[REQUIRED ACTION]:
If a record holds a picture, drop the picture and return the rest of the record word for word.

[DATA EXCERPTS]:
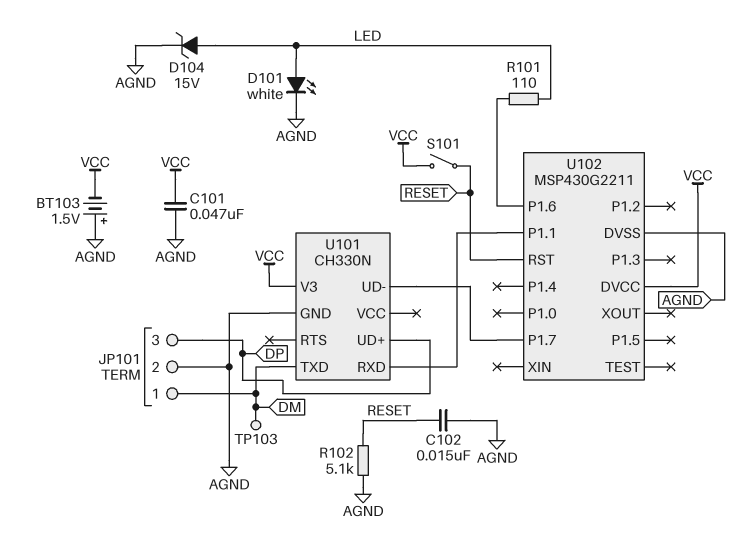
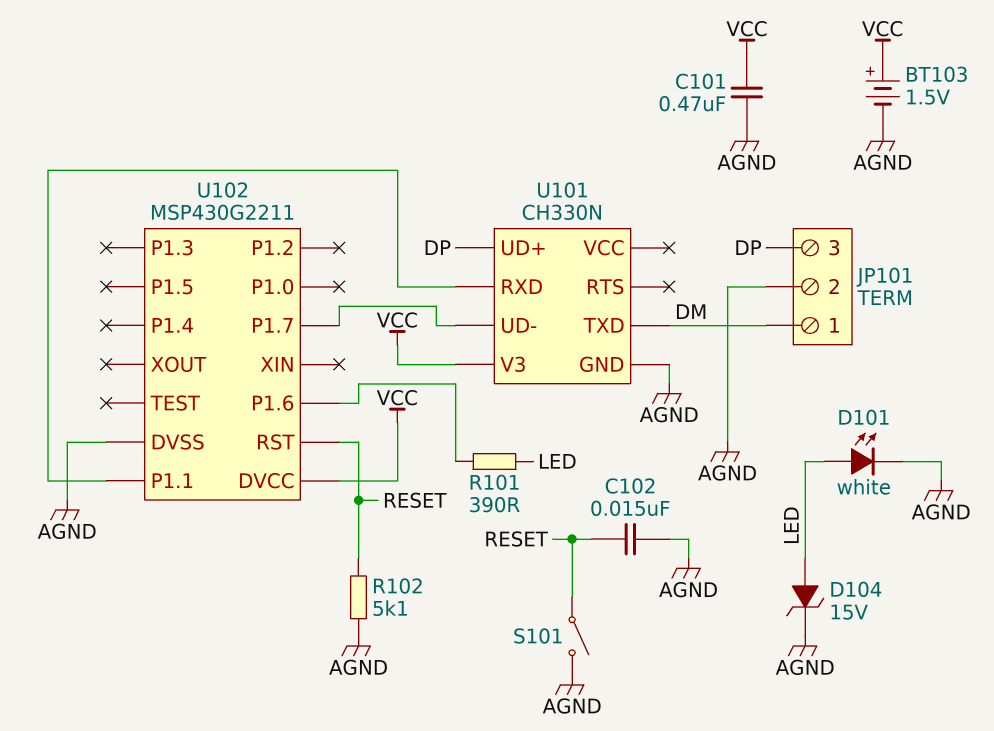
BT103: 1.5V (plus AGND, minus VCC) -> 1.5V (plus VCC, minus AGND)
C101: 47nF (AGND, VCC) -> 470nF (AGND, VCC)
R101: 110 (LED, U102/P1.6) -> 390 (LED, U102/P1.6)
S101: switch (RESET, VCC) -> switch (AGND, RESET)
TP103: test point (DM) -> none

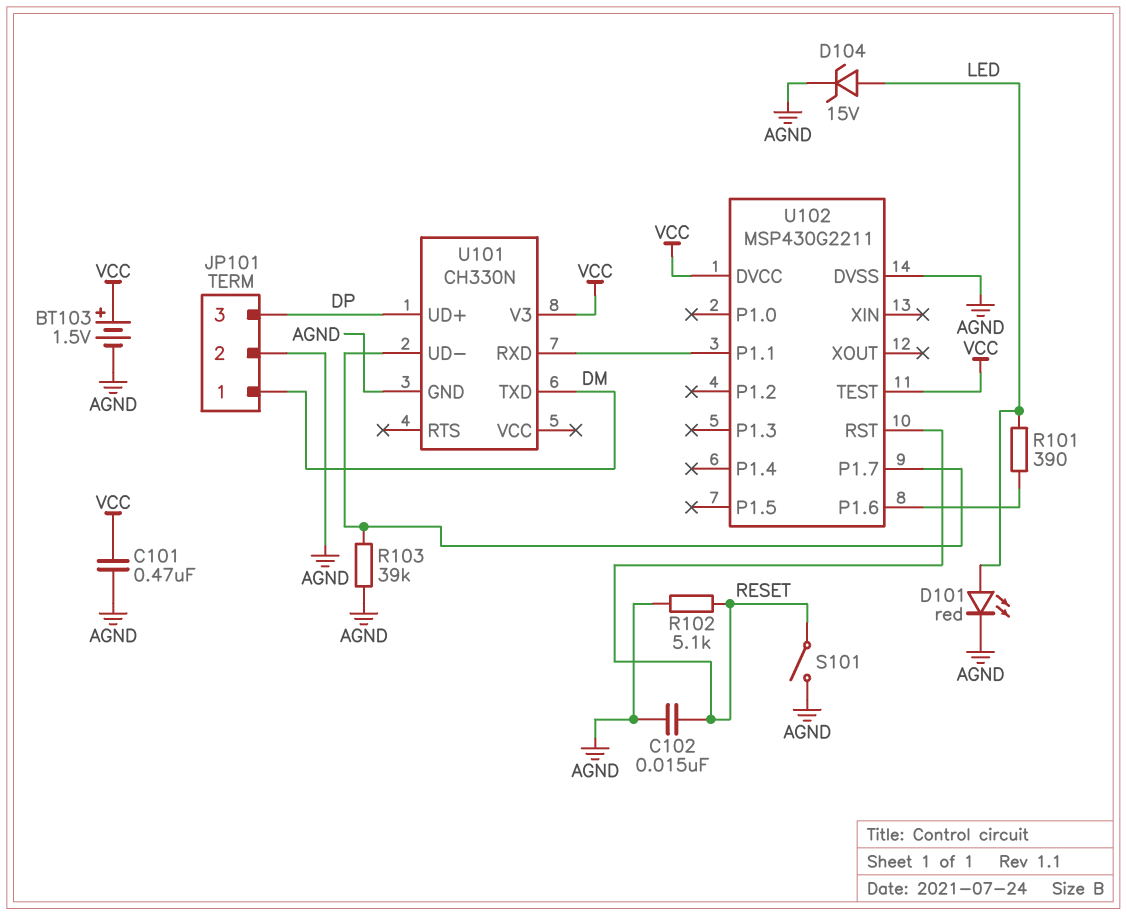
D101: LED white (A LED, K AGND) -> LED red (A LED, K AGND)
R103: none -> 39k (AGND, U101/UD-)
U102 pin TEST: none -> VCC

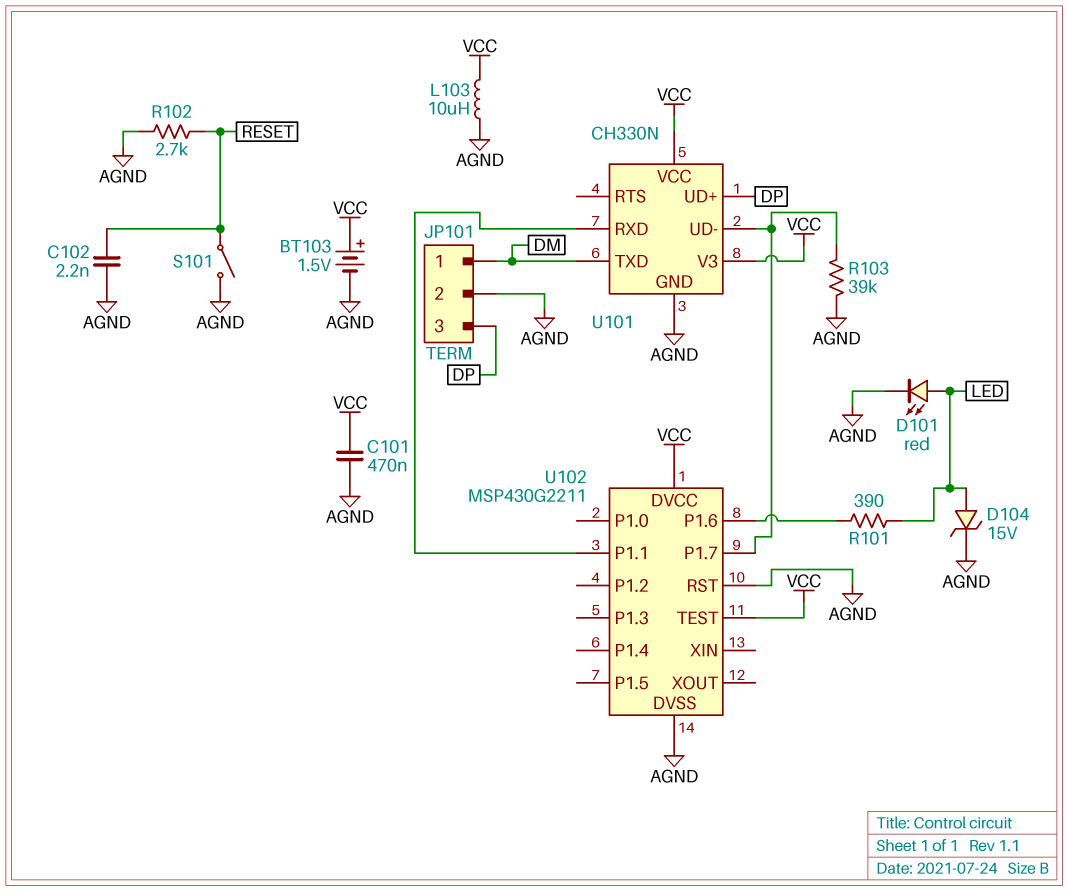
C102: 15nF (AGND, RESET) -> 2.2nF (AGND, RESET)
L103: none -> 10uH (AGND, VCC)
R102: 5.1k (AGND, RESET) -> 2.7k (AGND, RESET)
U101 pin VCC: none -> VCC
U102 pin RST: RESET -> AGND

[SOLUTION FOR THIS EXERCISE]:
BT103: 1.5V (plus AGND, minus VCC) -> 1.5V (plus VCC, minus AGND)
C101: 47nF (AGND, VCC) -> 470nF (AGND, VCC)
R101: 110 (LED, U102/P1.6) -> 390 (LED, U102/P1.6)
S101: switch (RESET, VCC) -> switch (AGND, RESET)
TP103: test point (DM) -> none

D101: LED white (A LED, K AGND) -> LED red (A LED, K AGND)
R103: none -> 39k (AGND, U101/UD-)
U102 pin TEST: none -> VCC

C102: 15nF (AGND, RESET) -> 2.2nF (AGND, RESET)
L103: none -> 10uH (AGND, VCC)
R102: 5.1k (AGND, RESET) -> 2.7k (AGND, RESET)
U101 pin VCC: none -> VCC
U102 pin RST: RESET -> AGND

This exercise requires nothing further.